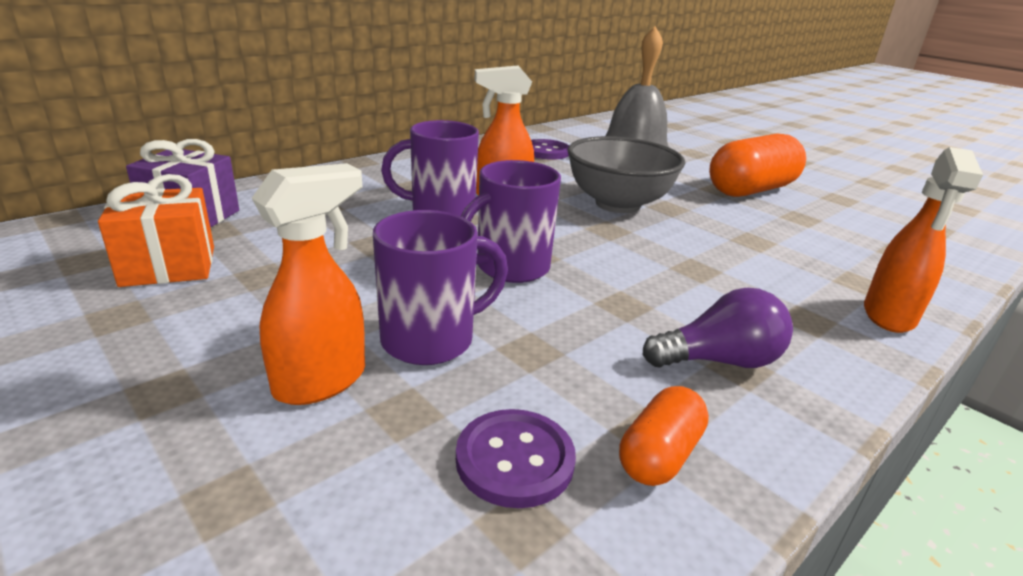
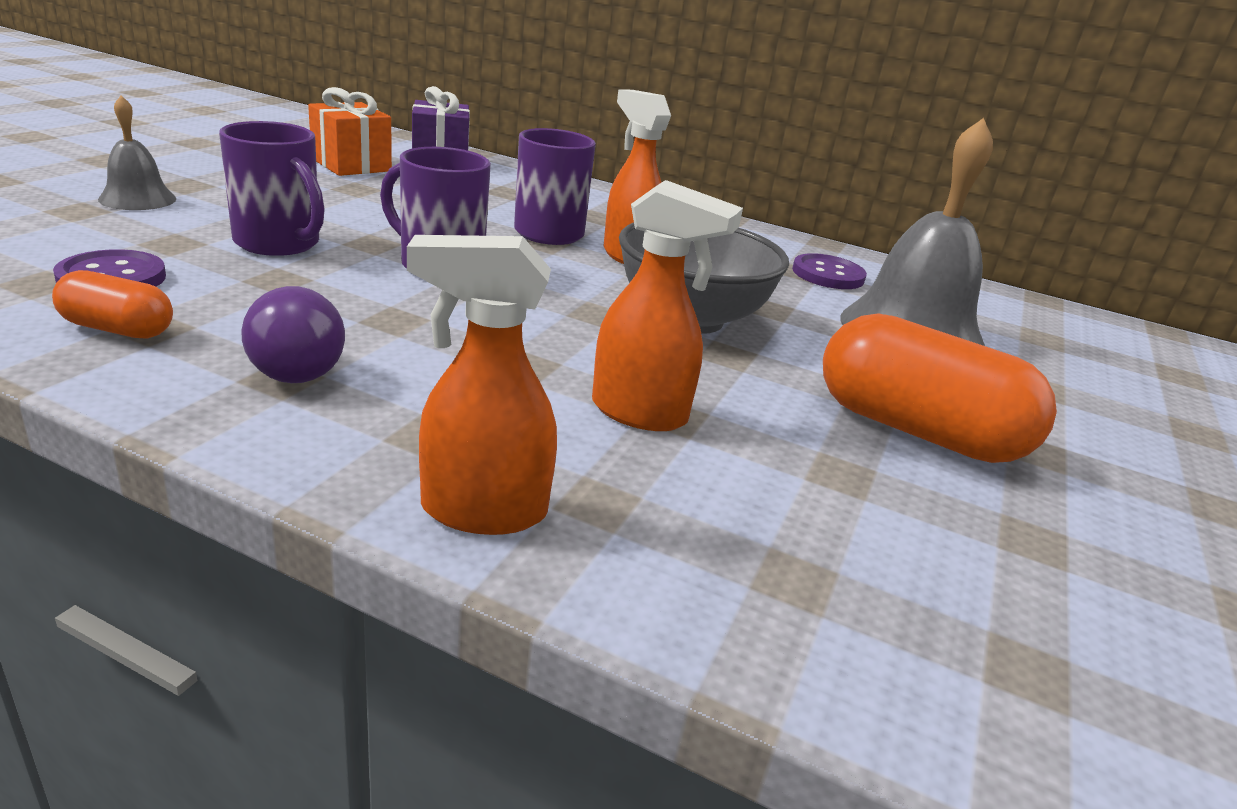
camera: 65 degrees right, 0 degrees up
(207, 436) = (137, 199): none -> grey bell
(322, 381) = (206, 218): orange spray bottle -> orange spray bottle (640, 413)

Work request
Pictures stay out. Everything else in the listing gets printed exactly.

Expected answer
camera: 65 degrees right, 0 degrees up
(207, 436) = (137, 199): none -> grey bell
(322, 381) = (206, 218): orange spray bottle -> orange spray bottle (640, 413)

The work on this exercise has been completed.